*Exercise requirements*:
Of the entries below, restate word for word only the section that runs from the line with "pink spoon: 4 -> 5" to the line with "yellow dice: 7 -> 3", counting both ends.

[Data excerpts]
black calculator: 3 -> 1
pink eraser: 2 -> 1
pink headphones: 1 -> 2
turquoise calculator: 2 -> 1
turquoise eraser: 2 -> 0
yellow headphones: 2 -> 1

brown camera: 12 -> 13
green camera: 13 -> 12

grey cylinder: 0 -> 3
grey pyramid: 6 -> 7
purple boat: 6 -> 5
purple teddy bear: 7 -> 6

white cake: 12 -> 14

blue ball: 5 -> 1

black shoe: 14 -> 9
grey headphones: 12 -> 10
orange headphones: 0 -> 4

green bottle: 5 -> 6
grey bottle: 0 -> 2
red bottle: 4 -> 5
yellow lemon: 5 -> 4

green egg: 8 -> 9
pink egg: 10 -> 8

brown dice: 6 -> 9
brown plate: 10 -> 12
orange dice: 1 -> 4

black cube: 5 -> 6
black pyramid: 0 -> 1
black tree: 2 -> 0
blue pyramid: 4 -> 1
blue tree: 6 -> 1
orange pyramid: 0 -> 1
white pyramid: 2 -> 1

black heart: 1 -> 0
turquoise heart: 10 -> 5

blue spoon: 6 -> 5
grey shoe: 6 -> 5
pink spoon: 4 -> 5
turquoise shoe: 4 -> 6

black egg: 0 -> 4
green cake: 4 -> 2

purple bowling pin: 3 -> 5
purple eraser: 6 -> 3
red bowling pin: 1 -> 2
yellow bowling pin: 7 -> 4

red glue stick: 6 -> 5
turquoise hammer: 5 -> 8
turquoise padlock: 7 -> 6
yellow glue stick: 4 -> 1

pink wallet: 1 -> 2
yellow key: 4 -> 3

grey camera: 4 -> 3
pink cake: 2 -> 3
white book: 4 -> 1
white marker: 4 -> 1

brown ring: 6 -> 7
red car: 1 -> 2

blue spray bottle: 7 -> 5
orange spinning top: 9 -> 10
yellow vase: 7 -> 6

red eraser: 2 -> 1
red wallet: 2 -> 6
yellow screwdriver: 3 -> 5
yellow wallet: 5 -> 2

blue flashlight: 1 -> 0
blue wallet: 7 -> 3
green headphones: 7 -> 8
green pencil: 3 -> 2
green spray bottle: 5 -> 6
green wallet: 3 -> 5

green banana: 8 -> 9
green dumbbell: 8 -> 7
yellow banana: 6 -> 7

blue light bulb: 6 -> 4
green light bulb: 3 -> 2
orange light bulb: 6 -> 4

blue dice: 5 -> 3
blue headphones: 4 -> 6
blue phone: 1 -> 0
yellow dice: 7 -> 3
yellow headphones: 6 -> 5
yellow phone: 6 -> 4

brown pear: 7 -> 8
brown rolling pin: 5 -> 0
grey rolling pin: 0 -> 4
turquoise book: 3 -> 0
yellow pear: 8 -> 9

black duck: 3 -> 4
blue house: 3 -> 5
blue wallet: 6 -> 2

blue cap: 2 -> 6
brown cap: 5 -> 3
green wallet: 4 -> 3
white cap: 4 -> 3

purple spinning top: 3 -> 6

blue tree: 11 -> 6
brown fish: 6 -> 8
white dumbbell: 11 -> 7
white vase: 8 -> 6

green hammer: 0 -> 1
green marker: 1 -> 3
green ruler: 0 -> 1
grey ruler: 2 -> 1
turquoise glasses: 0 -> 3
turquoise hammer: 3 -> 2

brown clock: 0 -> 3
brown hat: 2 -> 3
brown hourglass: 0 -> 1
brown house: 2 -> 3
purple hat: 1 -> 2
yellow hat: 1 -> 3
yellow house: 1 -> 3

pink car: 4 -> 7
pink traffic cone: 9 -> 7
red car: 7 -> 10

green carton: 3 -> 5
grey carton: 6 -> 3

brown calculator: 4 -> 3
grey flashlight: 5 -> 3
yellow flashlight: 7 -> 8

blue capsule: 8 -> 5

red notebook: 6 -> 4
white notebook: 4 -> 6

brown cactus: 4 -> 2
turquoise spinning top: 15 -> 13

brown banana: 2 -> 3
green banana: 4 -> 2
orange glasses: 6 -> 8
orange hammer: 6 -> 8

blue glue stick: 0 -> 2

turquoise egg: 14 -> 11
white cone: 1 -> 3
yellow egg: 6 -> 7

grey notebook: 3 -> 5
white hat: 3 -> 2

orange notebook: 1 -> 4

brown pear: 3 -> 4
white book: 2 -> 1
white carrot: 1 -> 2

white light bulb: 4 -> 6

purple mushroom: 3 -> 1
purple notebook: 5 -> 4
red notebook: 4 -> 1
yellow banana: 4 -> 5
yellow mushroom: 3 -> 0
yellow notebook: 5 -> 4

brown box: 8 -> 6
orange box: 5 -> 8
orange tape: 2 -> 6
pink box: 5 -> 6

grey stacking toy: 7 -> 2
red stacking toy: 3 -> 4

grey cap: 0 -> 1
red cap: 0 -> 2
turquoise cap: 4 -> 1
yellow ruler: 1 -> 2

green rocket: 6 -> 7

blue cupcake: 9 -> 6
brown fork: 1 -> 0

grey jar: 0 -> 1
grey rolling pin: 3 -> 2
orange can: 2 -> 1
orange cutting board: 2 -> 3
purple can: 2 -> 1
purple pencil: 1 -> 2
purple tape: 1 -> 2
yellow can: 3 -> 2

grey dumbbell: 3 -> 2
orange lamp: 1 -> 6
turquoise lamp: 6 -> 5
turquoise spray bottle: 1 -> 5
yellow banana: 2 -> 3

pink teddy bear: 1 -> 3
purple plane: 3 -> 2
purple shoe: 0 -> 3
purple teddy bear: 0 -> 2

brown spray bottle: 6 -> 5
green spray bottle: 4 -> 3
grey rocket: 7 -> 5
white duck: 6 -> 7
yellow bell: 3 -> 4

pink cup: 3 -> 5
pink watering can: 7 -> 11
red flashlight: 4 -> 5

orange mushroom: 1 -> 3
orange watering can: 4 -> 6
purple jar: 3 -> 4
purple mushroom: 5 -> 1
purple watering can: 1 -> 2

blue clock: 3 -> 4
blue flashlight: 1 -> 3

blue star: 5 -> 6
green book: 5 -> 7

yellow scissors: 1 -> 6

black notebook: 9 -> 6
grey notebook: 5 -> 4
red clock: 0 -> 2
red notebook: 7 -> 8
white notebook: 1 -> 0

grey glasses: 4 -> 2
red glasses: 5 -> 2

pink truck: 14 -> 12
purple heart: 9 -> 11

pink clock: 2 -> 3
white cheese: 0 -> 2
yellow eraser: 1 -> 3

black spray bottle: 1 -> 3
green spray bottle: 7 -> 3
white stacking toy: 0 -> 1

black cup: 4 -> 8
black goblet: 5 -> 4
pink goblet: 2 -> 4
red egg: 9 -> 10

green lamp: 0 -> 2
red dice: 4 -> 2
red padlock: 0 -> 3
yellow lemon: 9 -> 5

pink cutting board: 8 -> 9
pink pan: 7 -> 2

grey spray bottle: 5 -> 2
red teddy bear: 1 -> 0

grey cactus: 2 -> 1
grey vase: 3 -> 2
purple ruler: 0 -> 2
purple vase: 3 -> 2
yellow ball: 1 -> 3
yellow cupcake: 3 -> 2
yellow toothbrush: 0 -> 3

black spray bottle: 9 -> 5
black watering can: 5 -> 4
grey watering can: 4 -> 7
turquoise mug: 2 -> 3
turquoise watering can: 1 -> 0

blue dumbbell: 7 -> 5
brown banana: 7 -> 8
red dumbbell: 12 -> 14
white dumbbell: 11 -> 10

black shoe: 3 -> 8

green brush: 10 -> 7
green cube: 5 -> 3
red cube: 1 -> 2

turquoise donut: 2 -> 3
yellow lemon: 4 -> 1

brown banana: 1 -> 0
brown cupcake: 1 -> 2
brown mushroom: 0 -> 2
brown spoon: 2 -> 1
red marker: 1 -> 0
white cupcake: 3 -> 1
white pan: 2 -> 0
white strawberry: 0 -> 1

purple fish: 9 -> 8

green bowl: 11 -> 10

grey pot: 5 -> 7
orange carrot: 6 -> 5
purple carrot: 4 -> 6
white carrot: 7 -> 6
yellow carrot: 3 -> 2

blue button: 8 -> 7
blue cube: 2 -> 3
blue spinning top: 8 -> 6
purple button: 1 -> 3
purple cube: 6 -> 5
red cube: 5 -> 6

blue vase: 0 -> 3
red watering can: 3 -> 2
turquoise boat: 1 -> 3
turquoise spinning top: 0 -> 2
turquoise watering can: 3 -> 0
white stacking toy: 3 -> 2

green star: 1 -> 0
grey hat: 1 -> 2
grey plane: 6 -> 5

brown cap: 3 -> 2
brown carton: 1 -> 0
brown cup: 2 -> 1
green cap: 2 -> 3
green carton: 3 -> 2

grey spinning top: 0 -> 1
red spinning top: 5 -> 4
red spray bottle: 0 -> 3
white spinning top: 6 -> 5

*The answer*:
pink spoon: 4 -> 5
turquoise shoe: 4 -> 6

black egg: 0 -> 4
green cake: 4 -> 2

purple bowling pin: 3 -> 5
purple eraser: 6 -> 3
red bowling pin: 1 -> 2
yellow bowling pin: 7 -> 4

red glue stick: 6 -> 5
turquoise hammer: 5 -> 8
turquoise padlock: 7 -> 6
yellow glue stick: 4 -> 1

pink wallet: 1 -> 2
yellow key: 4 -> 3

grey camera: 4 -> 3
pink cake: 2 -> 3
white book: 4 -> 1
white marker: 4 -> 1

brown ring: 6 -> 7
red car: 1 -> 2

blue spray bottle: 7 -> 5
orange spinning top: 9 -> 10
yellow vase: 7 -> 6

red eraser: 2 -> 1
red wallet: 2 -> 6
yellow screwdriver: 3 -> 5
yellow wallet: 5 -> 2

blue flashlight: 1 -> 0
blue wallet: 7 -> 3
green headphones: 7 -> 8
green pencil: 3 -> 2
green spray bottle: 5 -> 6
green wallet: 3 -> 5

green banana: 8 -> 9
green dumbbell: 8 -> 7
yellow banana: 6 -> 7

blue light bulb: 6 -> 4
green light bulb: 3 -> 2
orange light bulb: 6 -> 4

blue dice: 5 -> 3
blue headphones: 4 -> 6
blue phone: 1 -> 0
yellow dice: 7 -> 3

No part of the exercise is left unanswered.